For each line below that includes the word "none", make a copy.

▸ Data in this exercise
..........
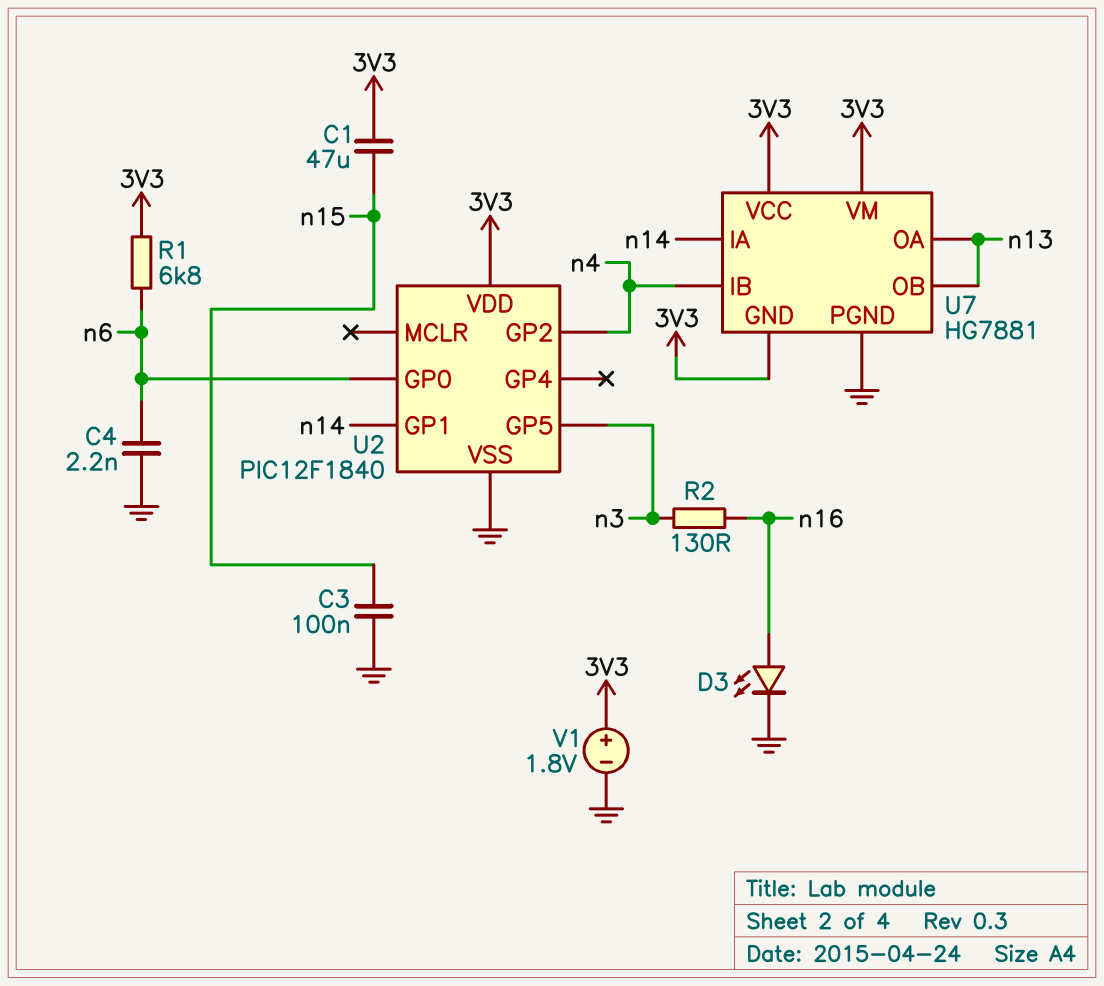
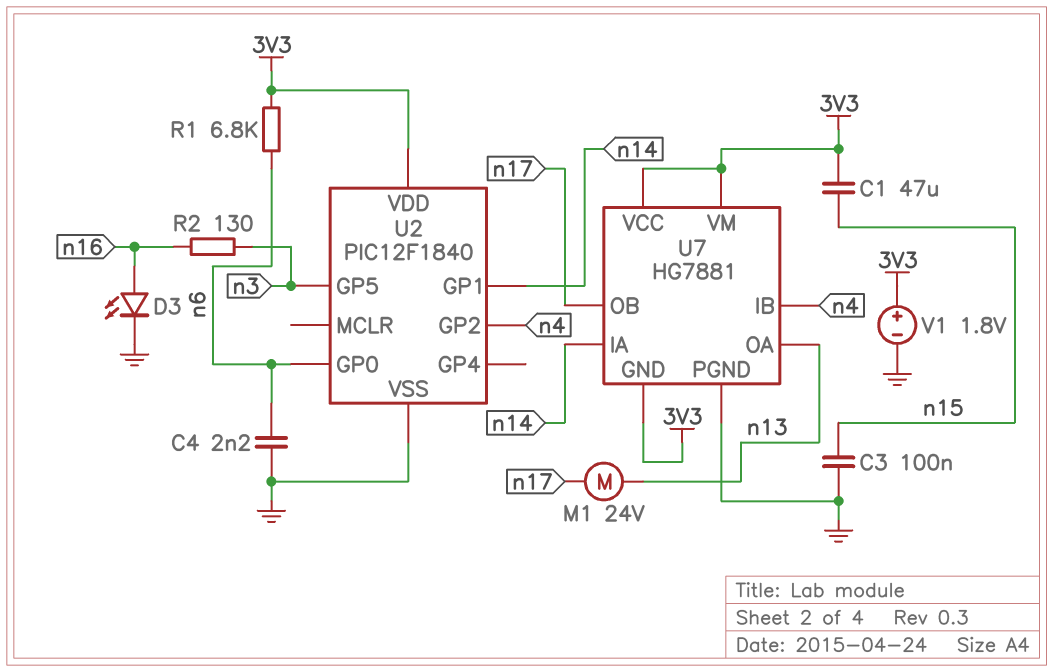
M1: none -> motor 24V (n13, n17)
U7 pin OB: n13 -> n17

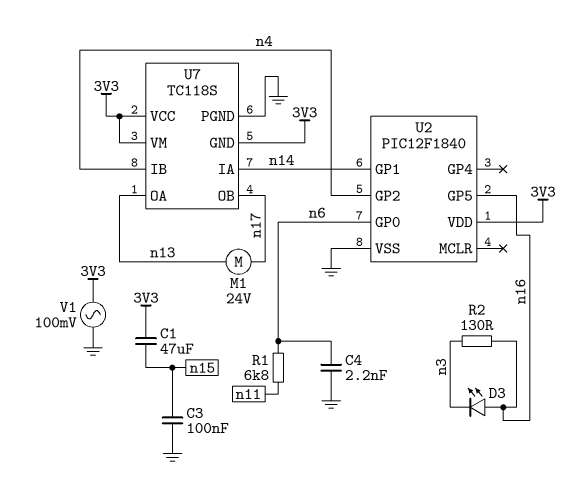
D3: LED (A n16, K GND) -> LED (A n16, K n3)
R1: 6.8k (3V3, n6) -> 6.8k (n6, n11)
U2 pin GP5: n3 -> n16
U7: HG7881 -> TC118S
V1: 1.8V (plus 3V3, minus GND) -> AC 100mV (3V3, GND)

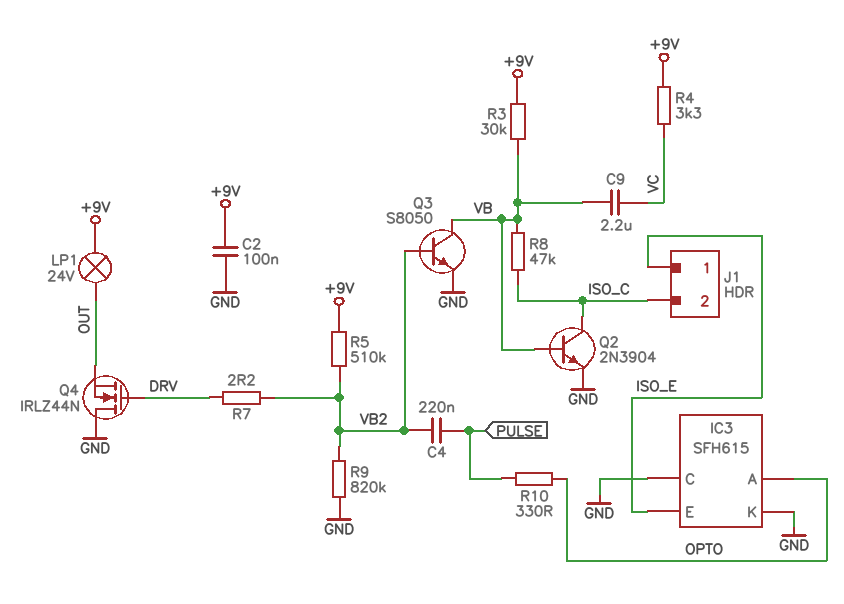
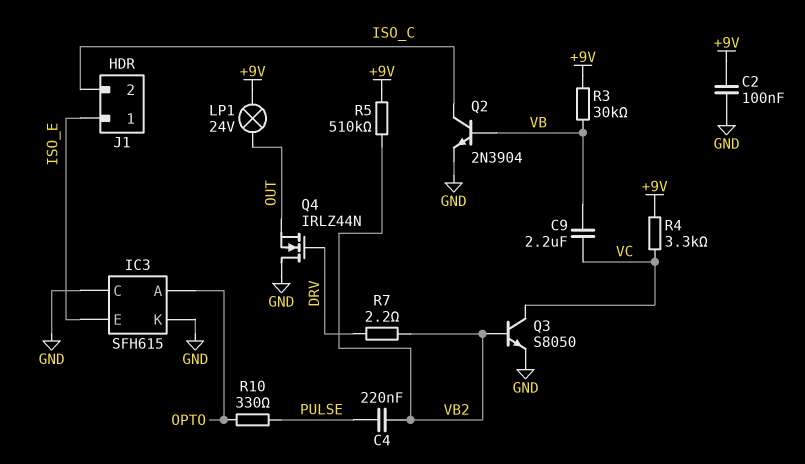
Q3: NPN S8050 (B VB2, C VB, E GND) -> NPN S8050 (B VB2, C VC, E GND)
R8: 47k (ISO_C, VB) -> none
R9: 820k (GND, VB2) -> none

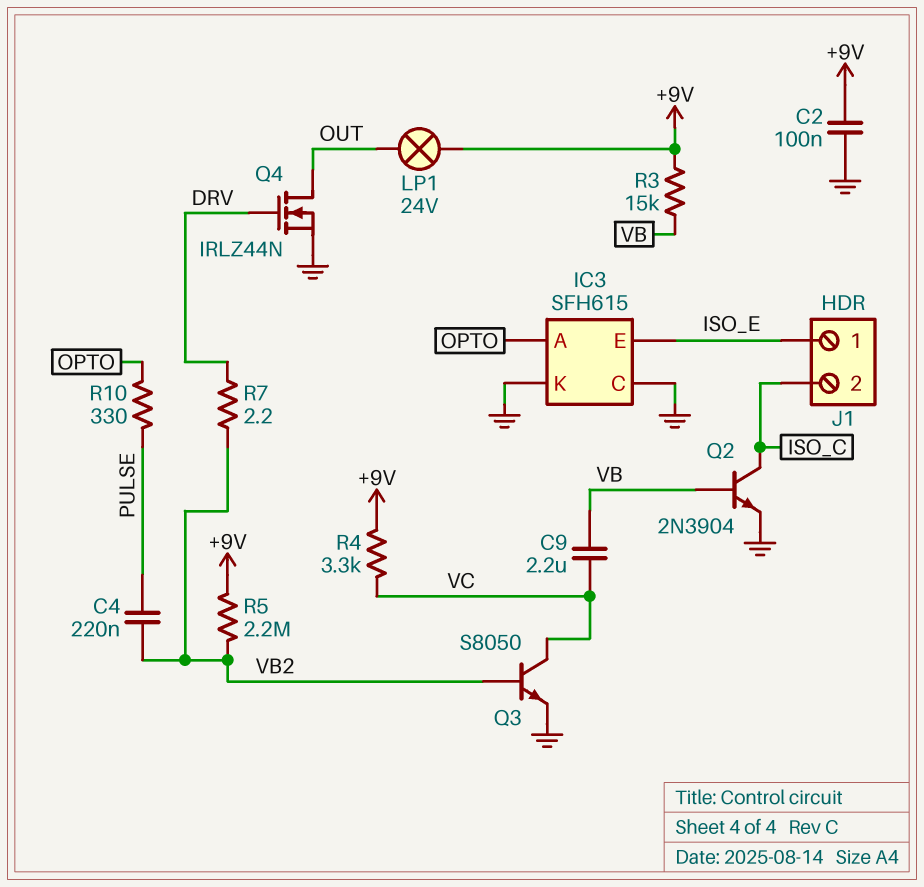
Q4: NMOS IRLZ44N (G DRV, D GND, S OUT) -> NMOS IRLZ44N (G DRV, D OUT, S GND)
R3: 30k (+9V, VB) -> 15k (+9V, VB)
R5: 510k (+9V, VB2) -> 2.2M (+9V, VB2)

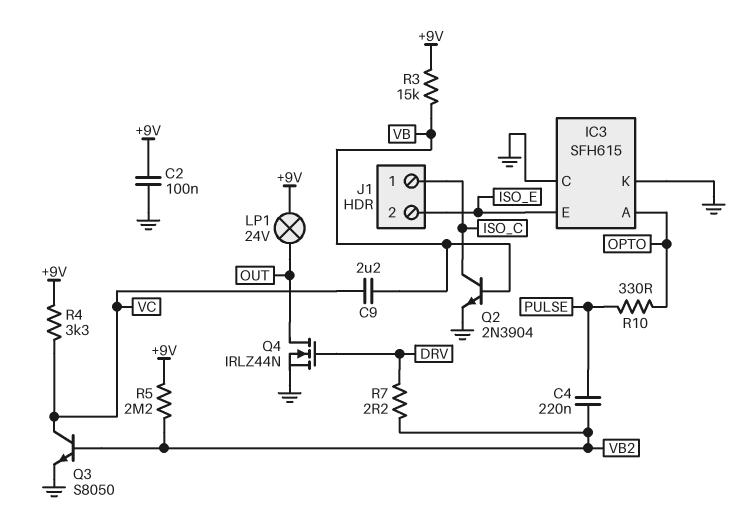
J1 pin 1: ISO_E -> ISO_C
J1 pin 2: ISO_C -> ISO_E

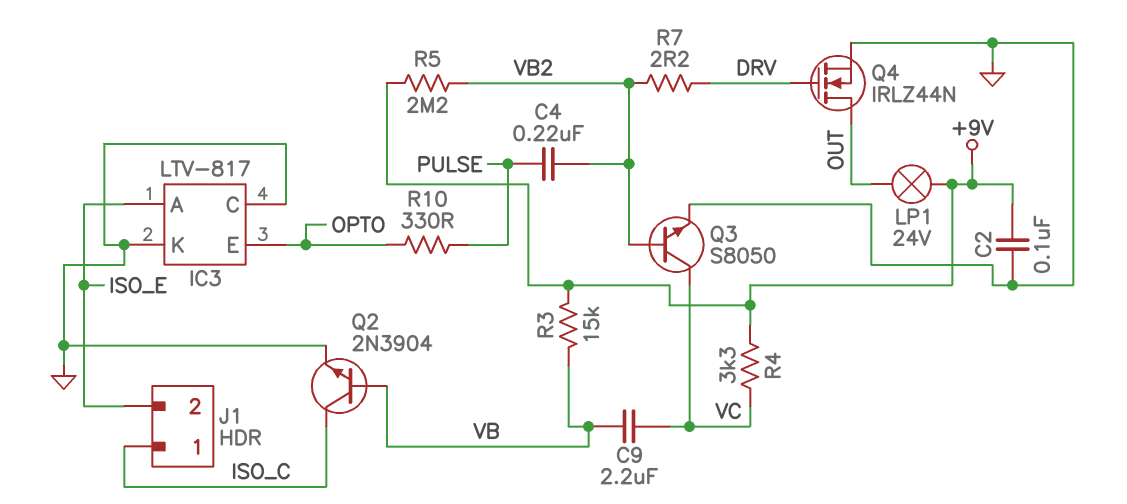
IC3: SFH615 -> LTV-817
IC3 pin A: OPTO -> ISO_E
IC3 pin E: ISO_E -> OPTO

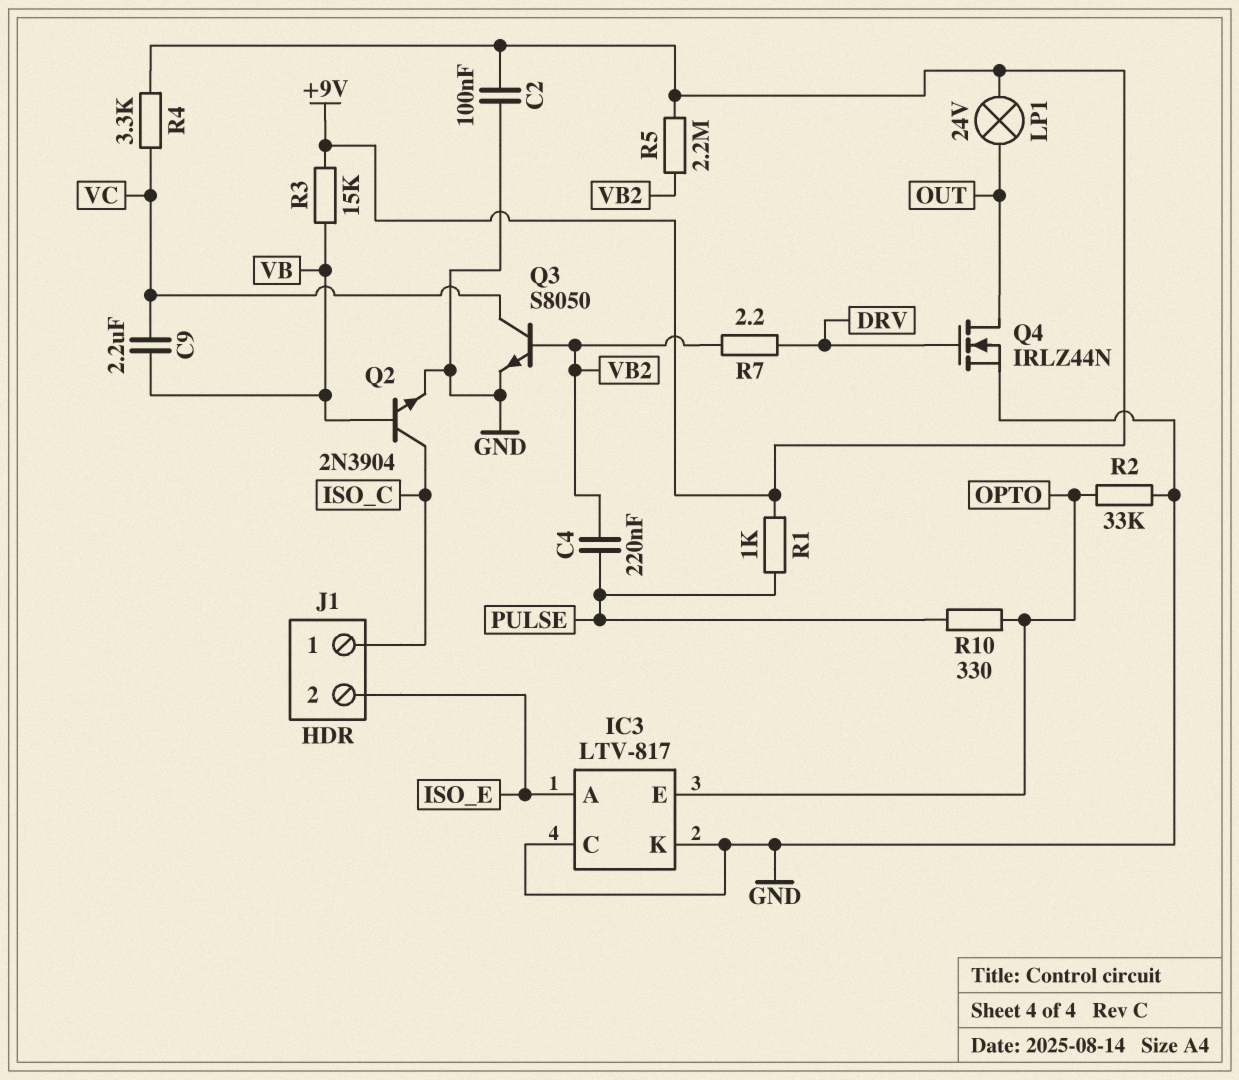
R1: none -> 1k (+9V, PULSE)
R2: none -> 33k (GND, OPTO)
..........
▸ Written answer
M1: none -> motor 24V (n13, n17)
R8: 47k (ISO_C, VB) -> none
R9: 820k (GND, VB2) -> none
R1: none -> 1k (+9V, PULSE)
R2: none -> 33k (GND, OPTO)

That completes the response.